Start of Records to use

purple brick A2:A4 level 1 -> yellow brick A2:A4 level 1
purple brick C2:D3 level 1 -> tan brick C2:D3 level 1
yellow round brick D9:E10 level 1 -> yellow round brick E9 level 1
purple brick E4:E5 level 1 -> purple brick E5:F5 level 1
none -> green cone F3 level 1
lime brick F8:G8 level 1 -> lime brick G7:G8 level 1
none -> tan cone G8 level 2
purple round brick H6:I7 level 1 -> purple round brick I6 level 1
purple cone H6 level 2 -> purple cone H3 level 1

End of Records to use
Start of Records to use

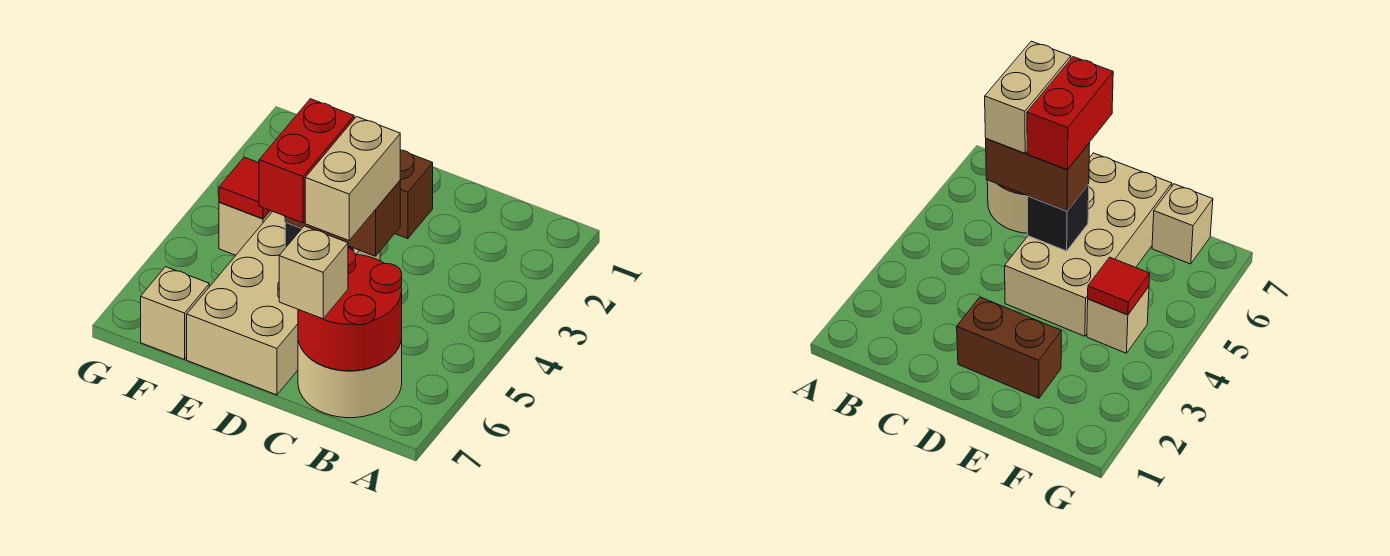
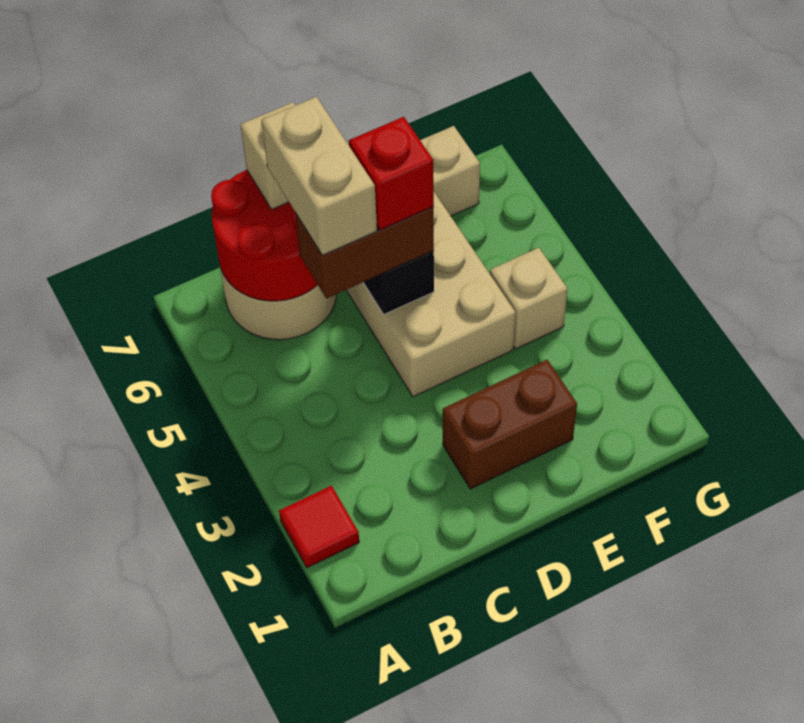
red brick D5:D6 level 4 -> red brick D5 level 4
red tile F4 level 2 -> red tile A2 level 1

End of Records to use
Start of Records to use

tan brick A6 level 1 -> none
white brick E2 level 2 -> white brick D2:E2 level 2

End of Records to use

** Exercise directions **
Would you quote everything above from the line containing "none -> tan cone G8 level 2" down to the line containing "purple cone H6"? Include both of those lines and nothing else.

** Your response **
none -> tan cone G8 level 2
purple round brick H6:I7 level 1 -> purple round brick I6 level 1
purple cone H6 level 2 -> purple cone H3 level 1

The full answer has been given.